*** Data excerpt Section Begins ***

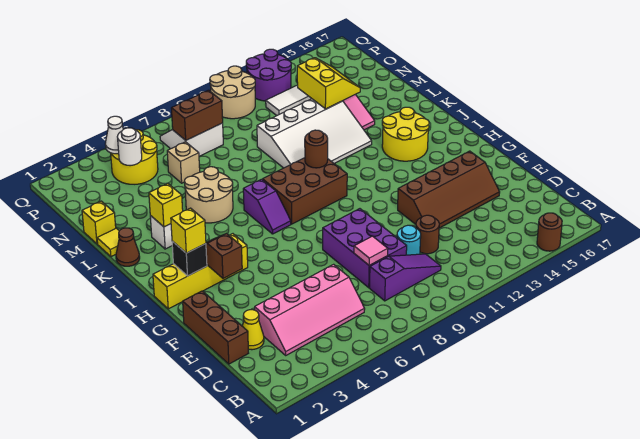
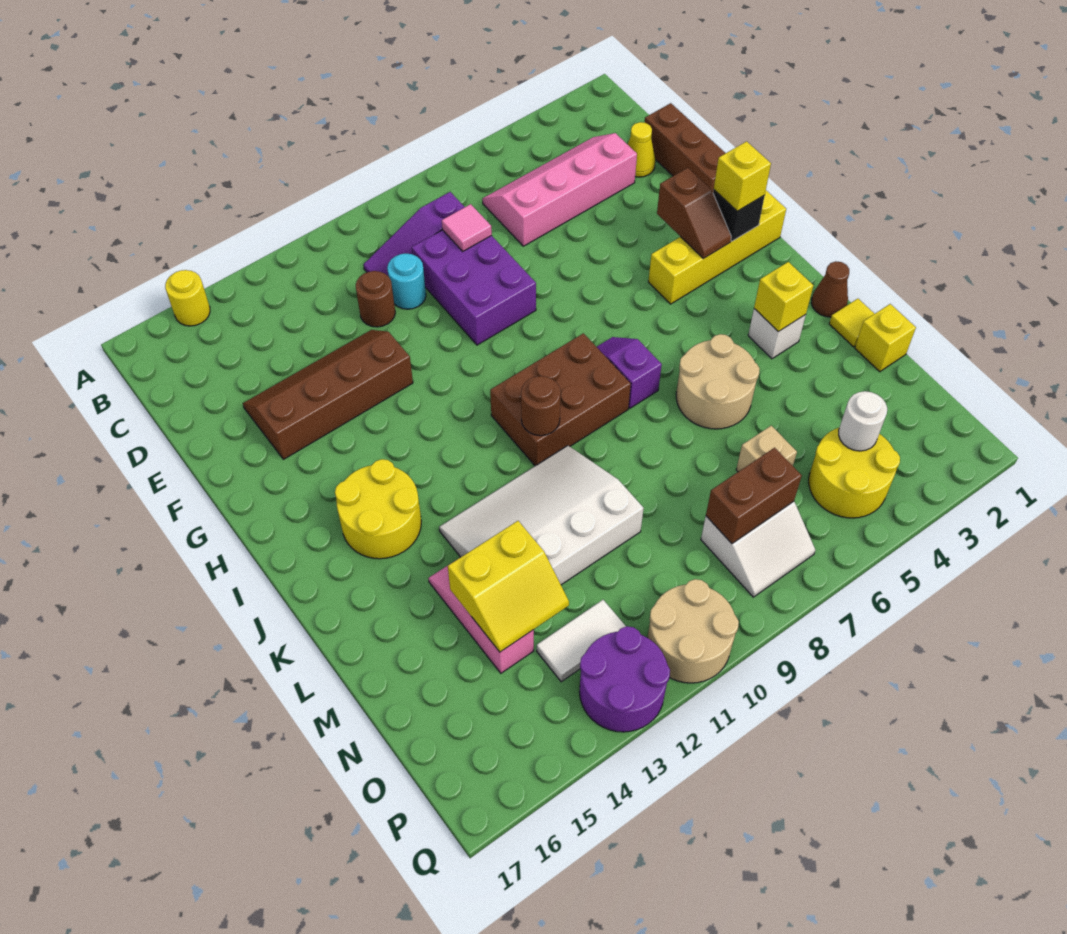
brown round brick A15 level 1 -> yellow round brick A15 level 1
yellow slope M13:N14 level 2 top 13 -> yellow slope M13:N14 level 2 top M
white cone P4 level 2 -> none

*** Data excerpt Section Ends ***

### Task details
Transcribe all of the data above verbatim but omit every picture.

### Output of the exercise
brown round brick A15 level 1 -> yellow round brick A15 level 1
yellow slope M13:N14 level 2 top 13 -> yellow slope M13:N14 level 2 top M
white cone P4 level 2 -> none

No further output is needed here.